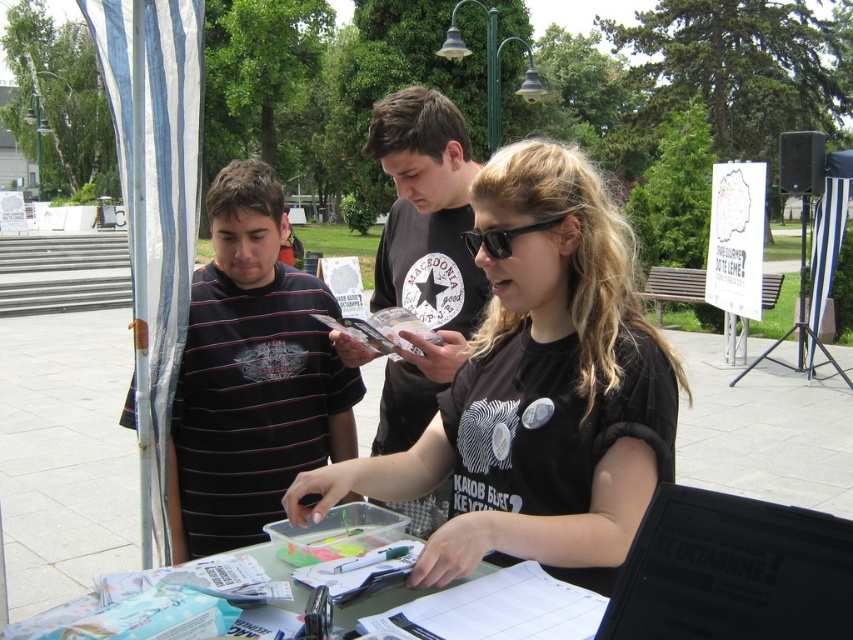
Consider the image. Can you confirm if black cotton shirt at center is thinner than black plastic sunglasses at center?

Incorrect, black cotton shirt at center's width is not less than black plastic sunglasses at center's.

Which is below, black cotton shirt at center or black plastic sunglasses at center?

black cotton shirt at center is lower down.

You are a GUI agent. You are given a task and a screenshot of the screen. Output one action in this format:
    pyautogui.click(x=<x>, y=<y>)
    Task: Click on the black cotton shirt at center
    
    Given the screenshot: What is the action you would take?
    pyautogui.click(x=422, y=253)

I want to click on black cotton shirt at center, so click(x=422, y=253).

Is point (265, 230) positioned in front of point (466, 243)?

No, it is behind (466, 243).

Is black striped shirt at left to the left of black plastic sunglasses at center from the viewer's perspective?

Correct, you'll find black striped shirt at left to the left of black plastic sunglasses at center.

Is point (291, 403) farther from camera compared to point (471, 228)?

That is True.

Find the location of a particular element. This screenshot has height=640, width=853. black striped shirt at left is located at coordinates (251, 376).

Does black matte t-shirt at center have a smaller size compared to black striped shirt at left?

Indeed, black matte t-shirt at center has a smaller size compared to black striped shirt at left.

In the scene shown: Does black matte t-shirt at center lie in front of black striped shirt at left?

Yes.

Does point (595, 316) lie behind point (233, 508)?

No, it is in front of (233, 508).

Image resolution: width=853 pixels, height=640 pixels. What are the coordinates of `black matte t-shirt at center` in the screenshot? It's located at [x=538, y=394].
--
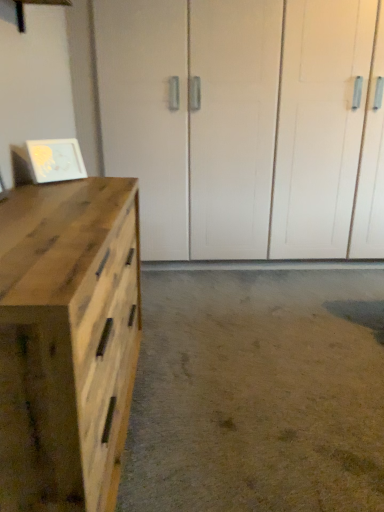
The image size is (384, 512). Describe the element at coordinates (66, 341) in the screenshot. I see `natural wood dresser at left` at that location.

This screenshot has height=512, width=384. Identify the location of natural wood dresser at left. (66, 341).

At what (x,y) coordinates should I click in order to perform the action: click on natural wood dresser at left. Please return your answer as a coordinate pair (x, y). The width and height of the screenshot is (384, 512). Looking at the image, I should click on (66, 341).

> What you have to do: List each line of the data above that contains the string "Does", copying every such line in full. Case counts when matching.

> Finished task:
Does black matte t-shirt at center have a smaller size compared to black striped shirt at left?
In the scene shown: Does black matte t-shirt at center lie in front of black striped shirt at left?
Does point (595, 316) lie behind point (233, 508)?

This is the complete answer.